--- What you have to do ---
In the entries that follow, the line with "- insert: yellow boat 399, 287, 469, 366" opens the range and the line with "- move: brown cylinder" closes it; repeat that range exactly, both lines included.

Entries taken from a collection:
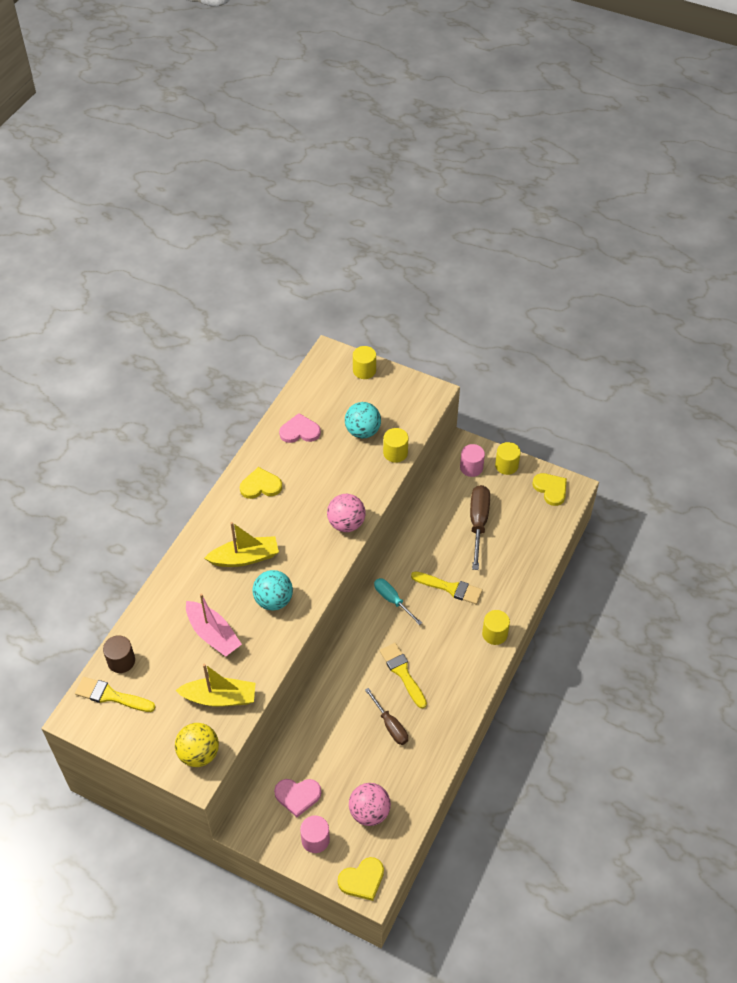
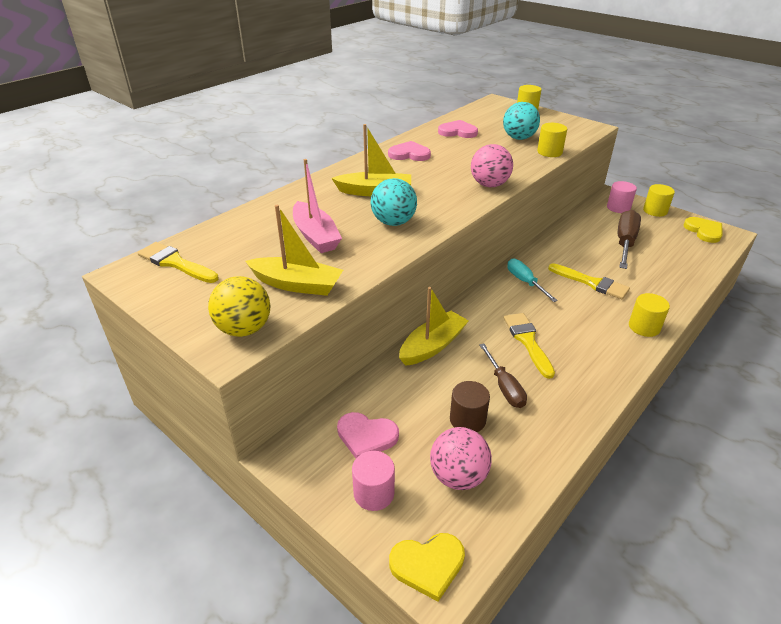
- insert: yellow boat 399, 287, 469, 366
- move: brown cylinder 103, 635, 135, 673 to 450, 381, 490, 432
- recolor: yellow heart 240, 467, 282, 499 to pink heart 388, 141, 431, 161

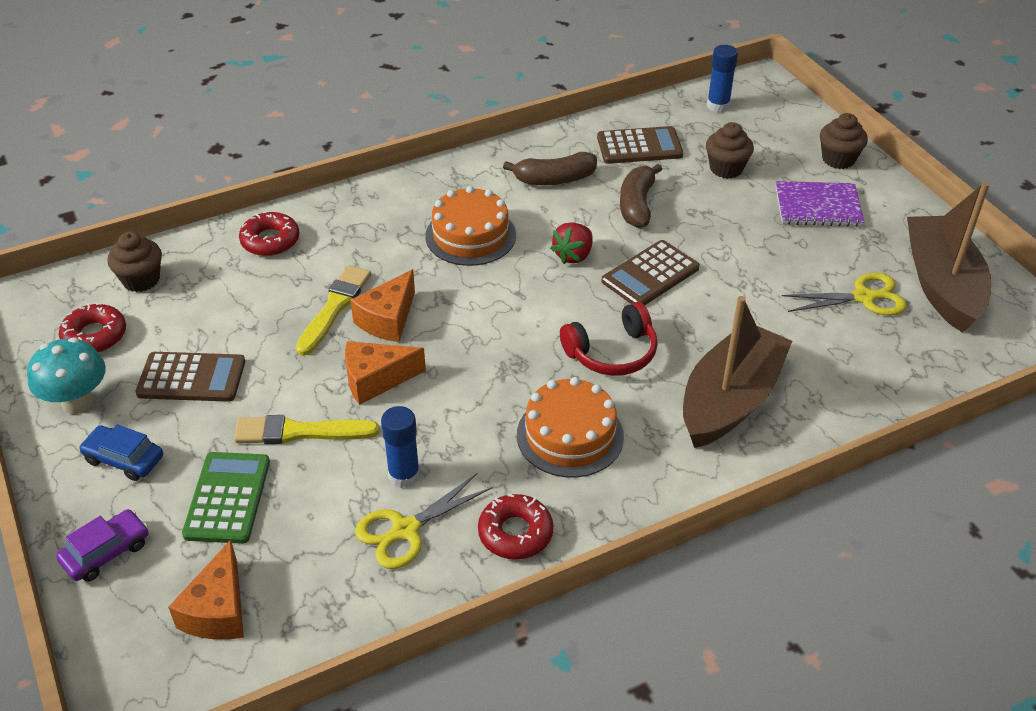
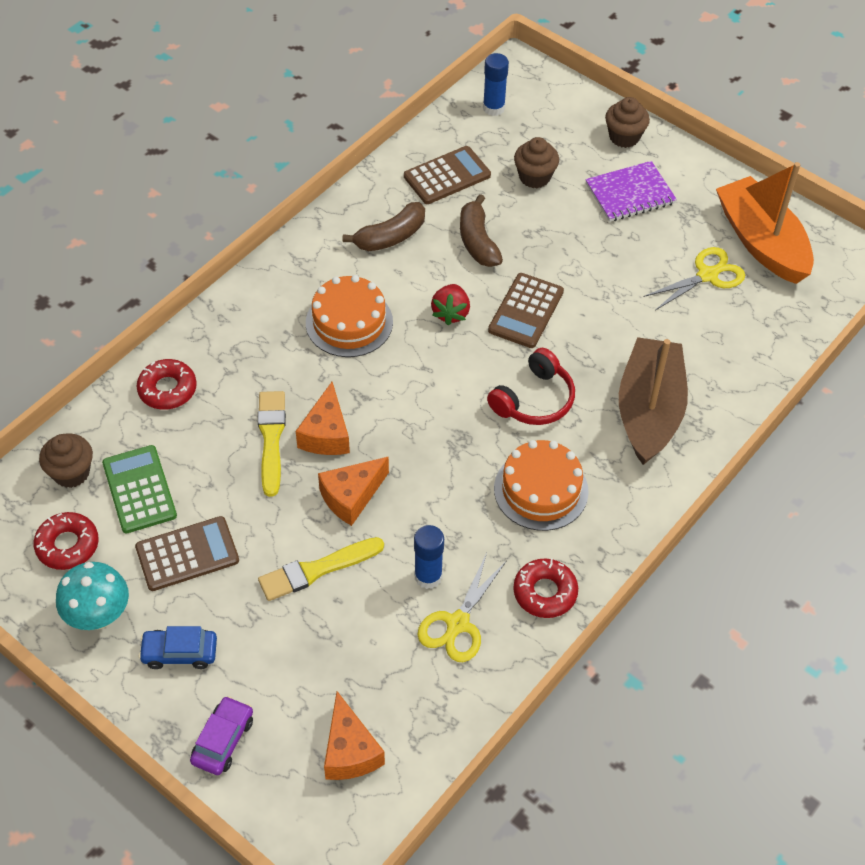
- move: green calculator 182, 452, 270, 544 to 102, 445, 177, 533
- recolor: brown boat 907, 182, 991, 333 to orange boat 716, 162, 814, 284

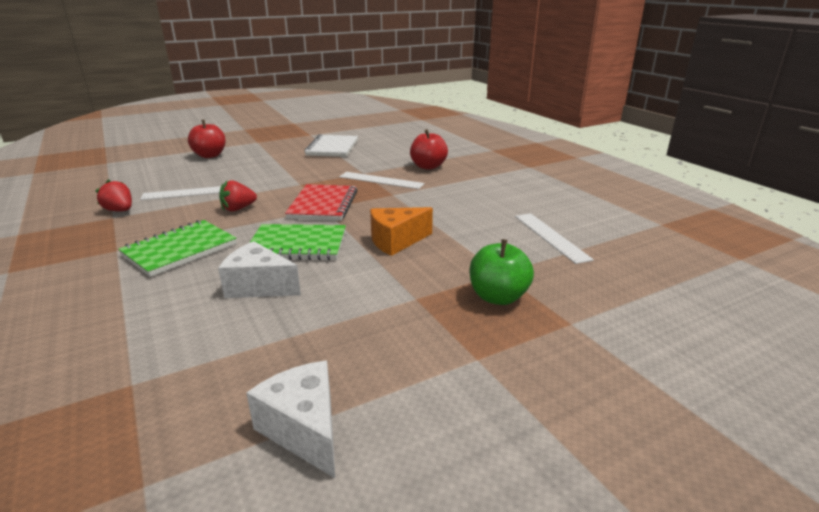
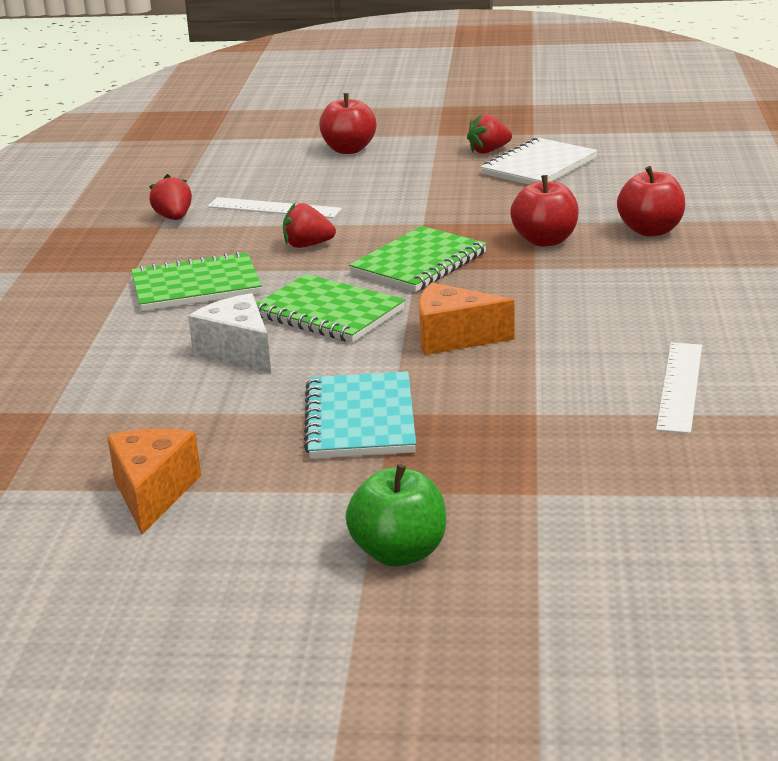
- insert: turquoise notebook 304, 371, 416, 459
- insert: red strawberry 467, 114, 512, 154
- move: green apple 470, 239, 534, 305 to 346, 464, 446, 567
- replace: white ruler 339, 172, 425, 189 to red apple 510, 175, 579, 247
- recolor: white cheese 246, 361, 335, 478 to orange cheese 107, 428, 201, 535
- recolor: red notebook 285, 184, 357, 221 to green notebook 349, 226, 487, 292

--

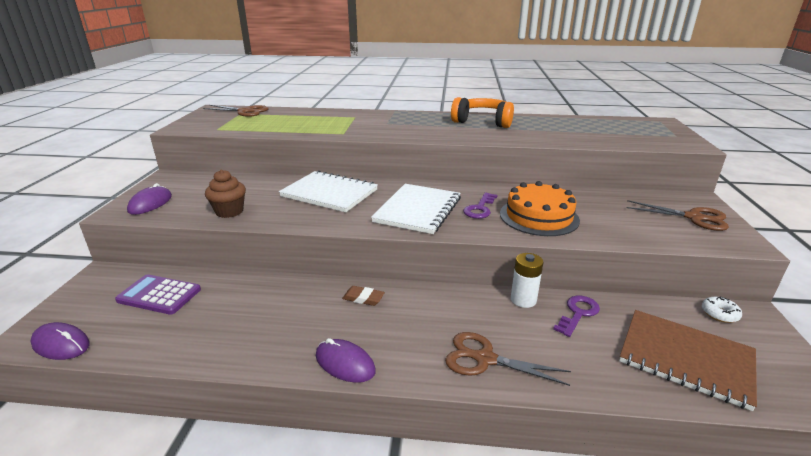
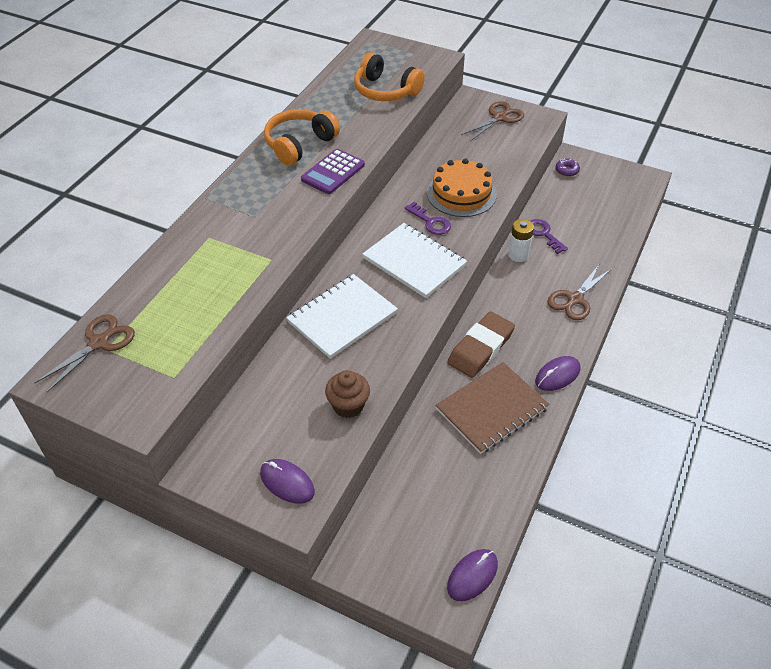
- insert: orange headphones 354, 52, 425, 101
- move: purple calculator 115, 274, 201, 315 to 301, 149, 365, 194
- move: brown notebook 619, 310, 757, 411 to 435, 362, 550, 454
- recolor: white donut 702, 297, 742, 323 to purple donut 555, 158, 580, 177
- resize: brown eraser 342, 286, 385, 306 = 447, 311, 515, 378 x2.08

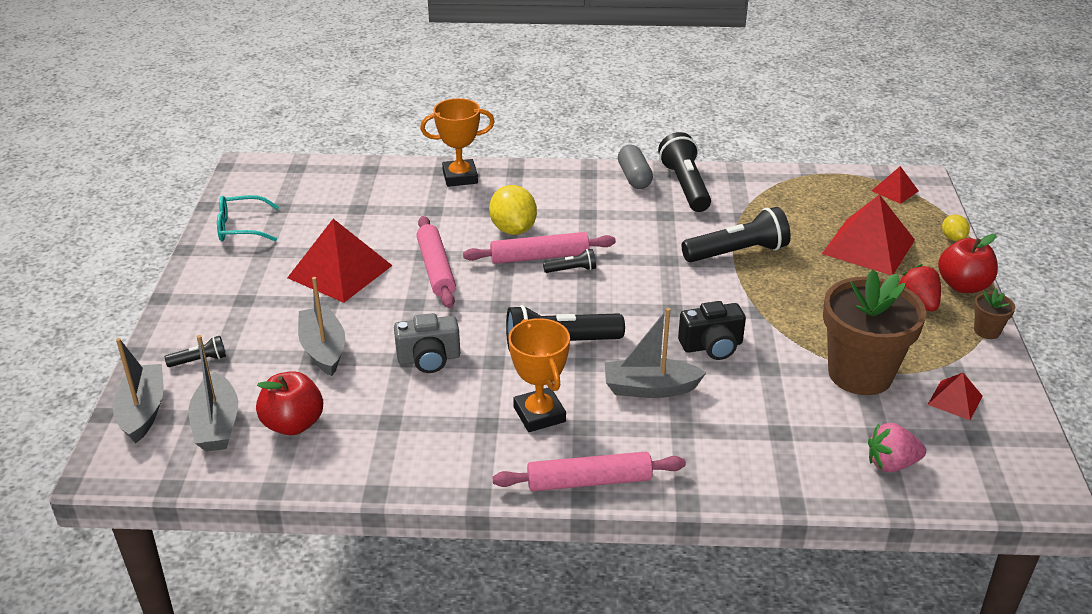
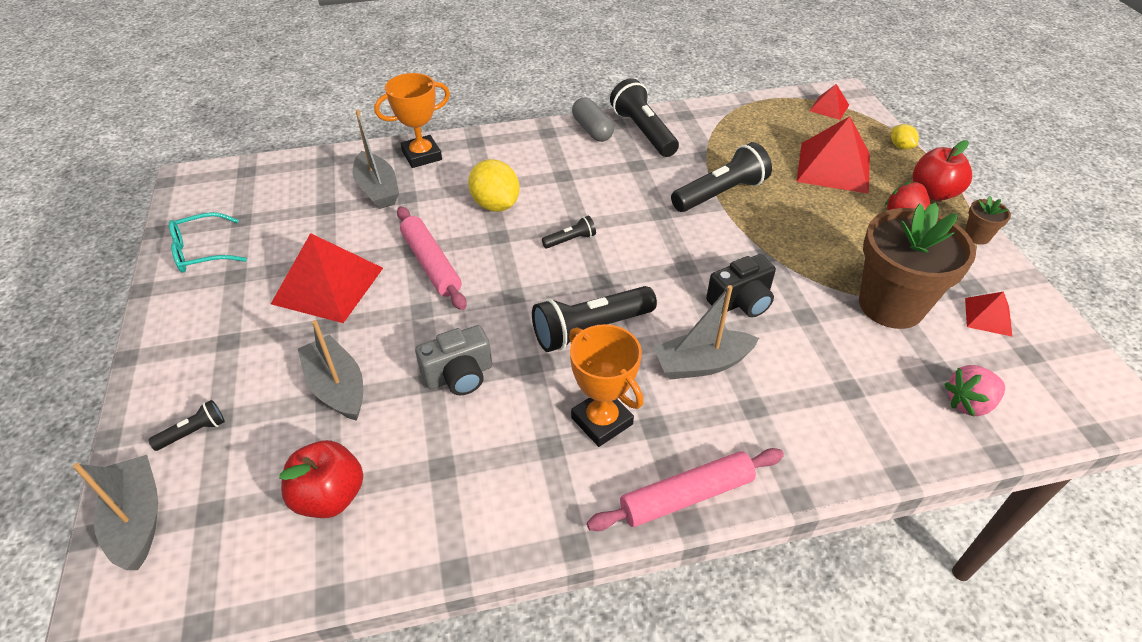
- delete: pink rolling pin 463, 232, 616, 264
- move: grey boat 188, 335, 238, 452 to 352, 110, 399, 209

--- Expected answer ---
- insert: yellow boat 399, 287, 469, 366
- move: brown cylinder 103, 635, 135, 673 to 450, 381, 490, 432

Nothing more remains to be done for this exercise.